Where a line in the records below includes "orange", pull that line out.

■ EXTRACTED DATA:
◇ ◇ ◇ ◇
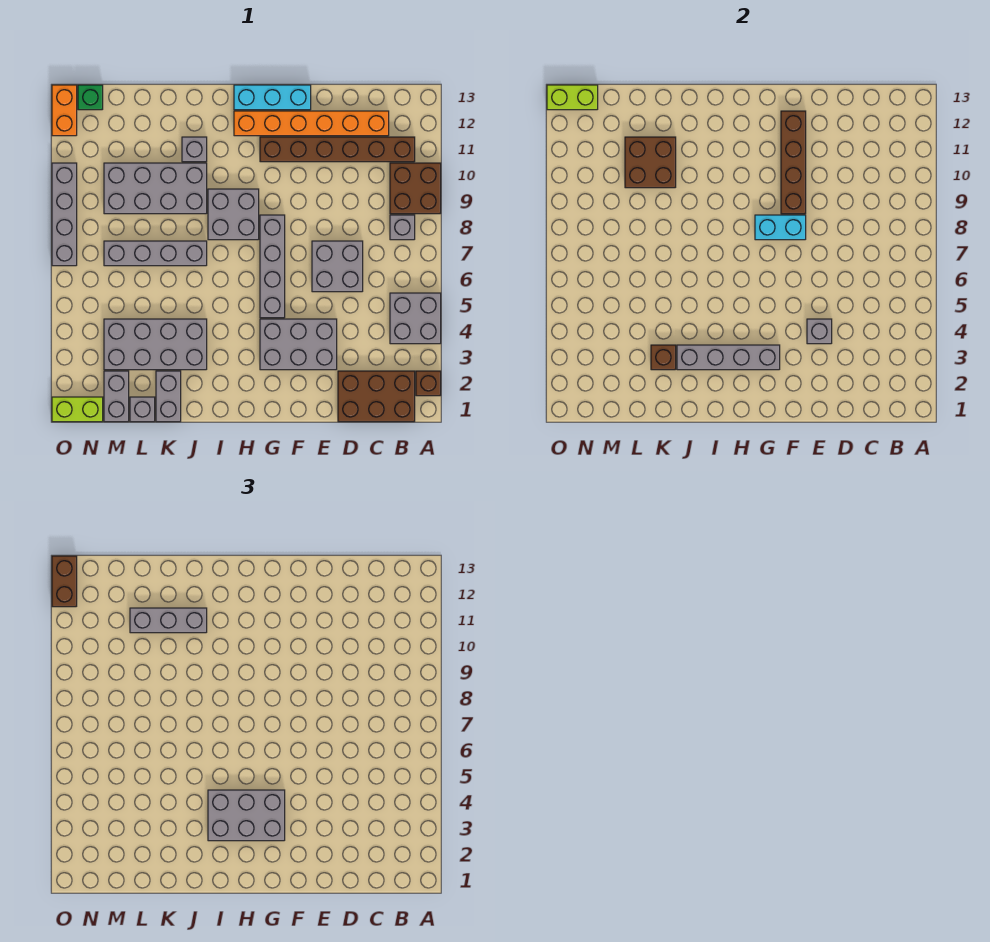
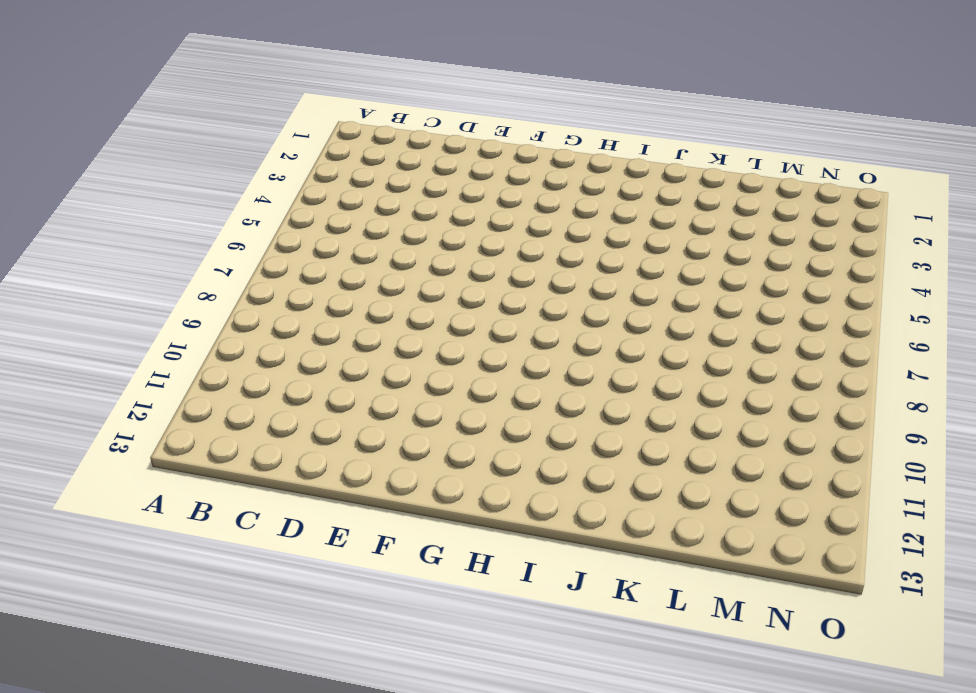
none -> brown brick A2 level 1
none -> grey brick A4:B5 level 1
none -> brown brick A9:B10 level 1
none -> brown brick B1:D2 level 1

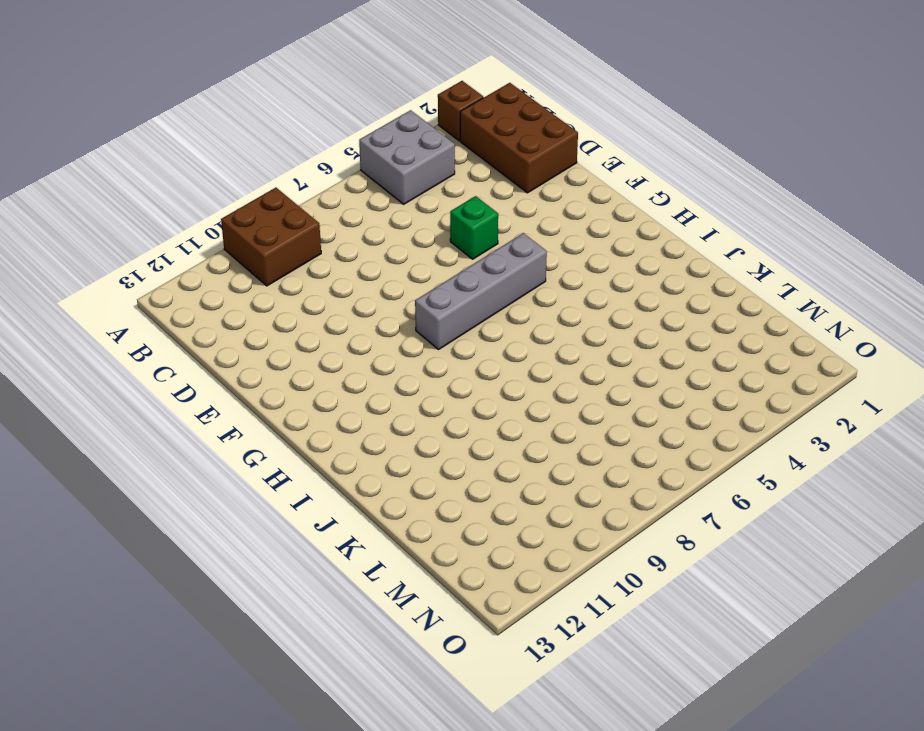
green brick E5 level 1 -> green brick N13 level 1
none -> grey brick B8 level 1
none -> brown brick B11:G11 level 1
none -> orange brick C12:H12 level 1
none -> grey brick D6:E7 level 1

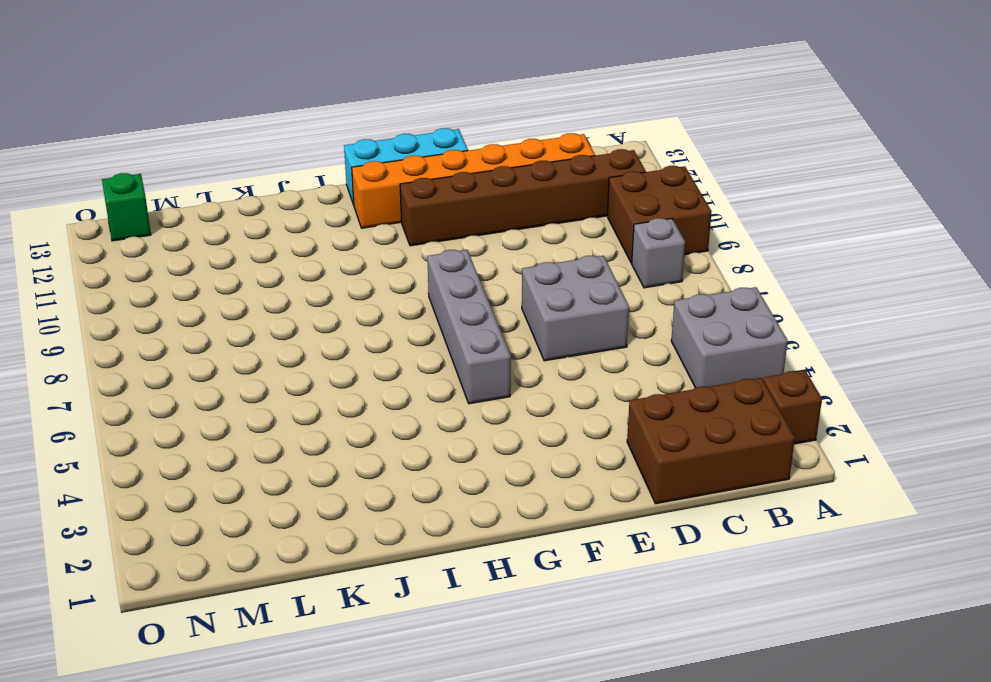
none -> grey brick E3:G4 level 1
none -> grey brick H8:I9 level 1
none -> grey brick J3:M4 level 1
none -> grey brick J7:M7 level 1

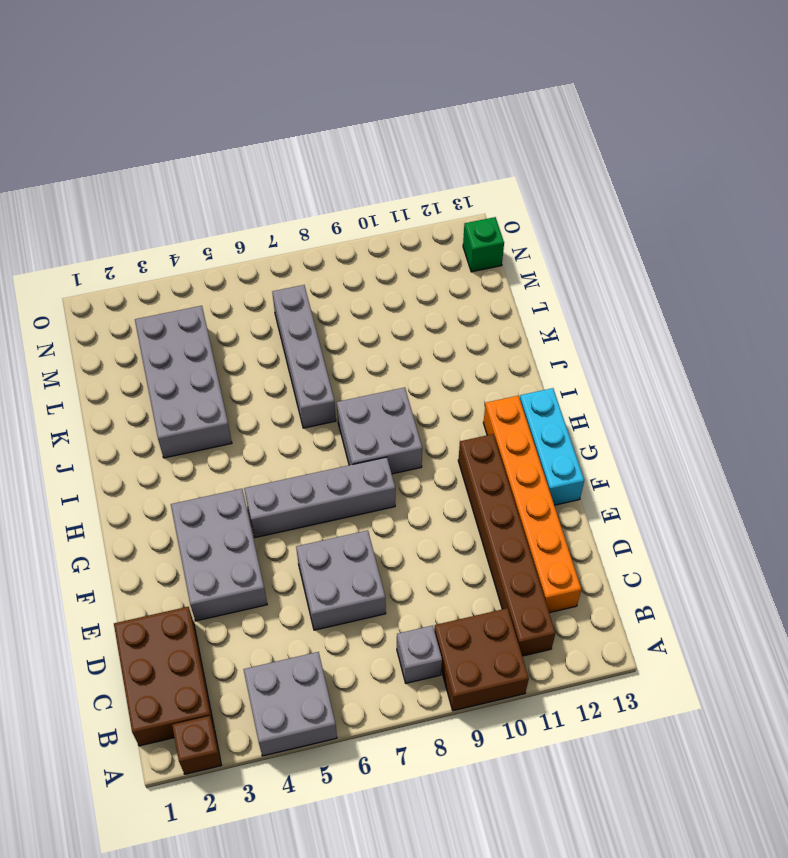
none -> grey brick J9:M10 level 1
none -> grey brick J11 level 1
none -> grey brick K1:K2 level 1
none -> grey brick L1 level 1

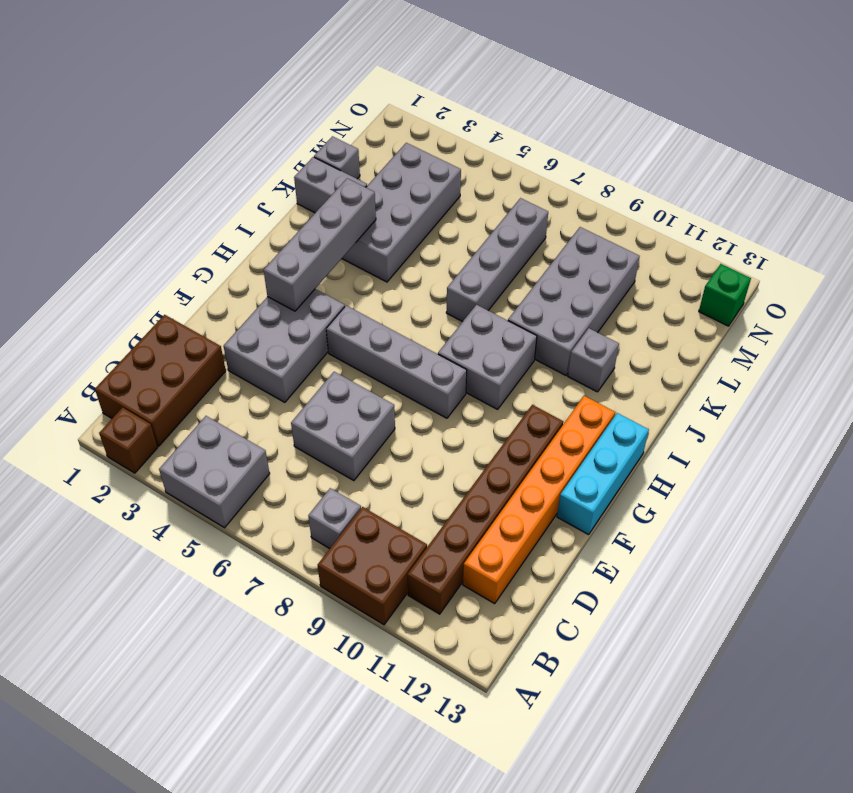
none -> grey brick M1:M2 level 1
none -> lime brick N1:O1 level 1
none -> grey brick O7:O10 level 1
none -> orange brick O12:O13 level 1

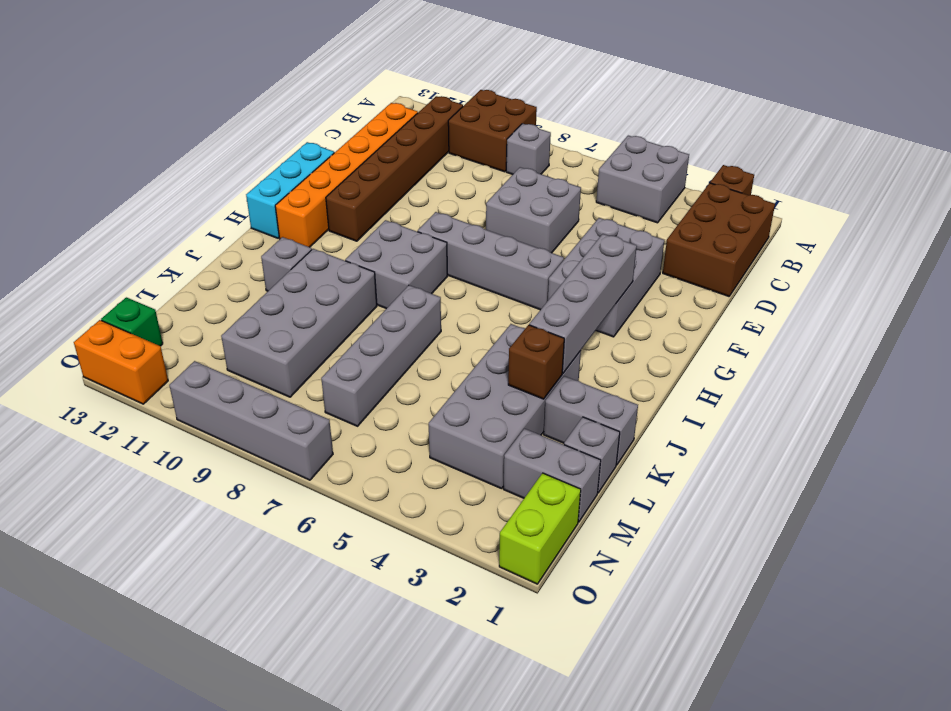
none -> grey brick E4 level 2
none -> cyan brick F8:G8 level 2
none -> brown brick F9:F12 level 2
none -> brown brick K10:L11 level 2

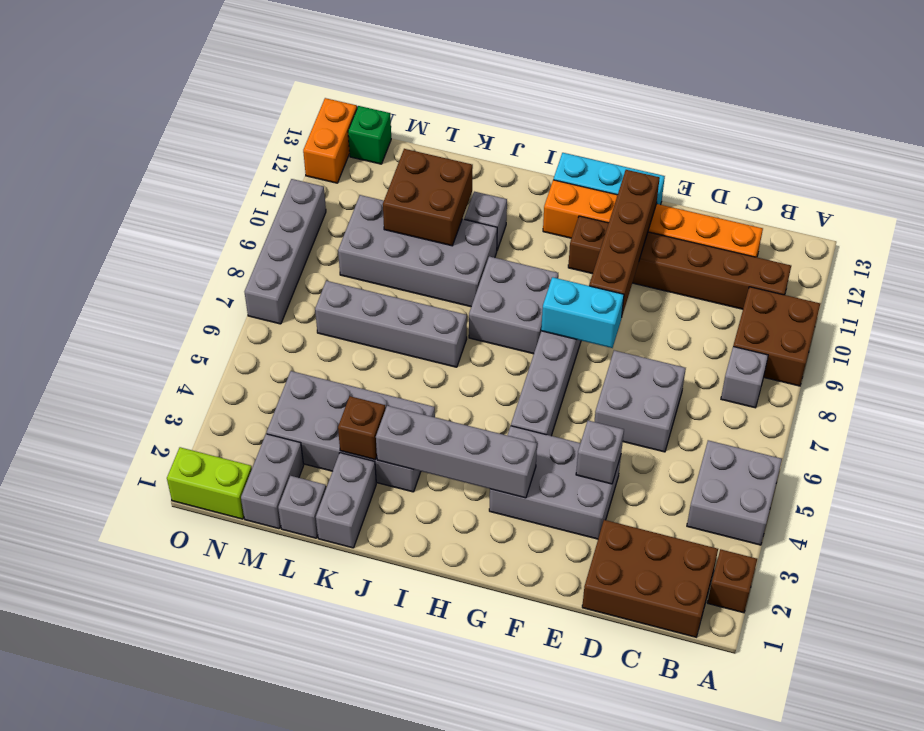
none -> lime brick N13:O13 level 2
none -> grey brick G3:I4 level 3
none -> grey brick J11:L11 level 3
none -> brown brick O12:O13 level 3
◇ ◇ ◇ ◇
■ RESULT OF THE EXERCISE:
none -> orange brick C12:H12 level 1
none -> orange brick O12:O13 level 1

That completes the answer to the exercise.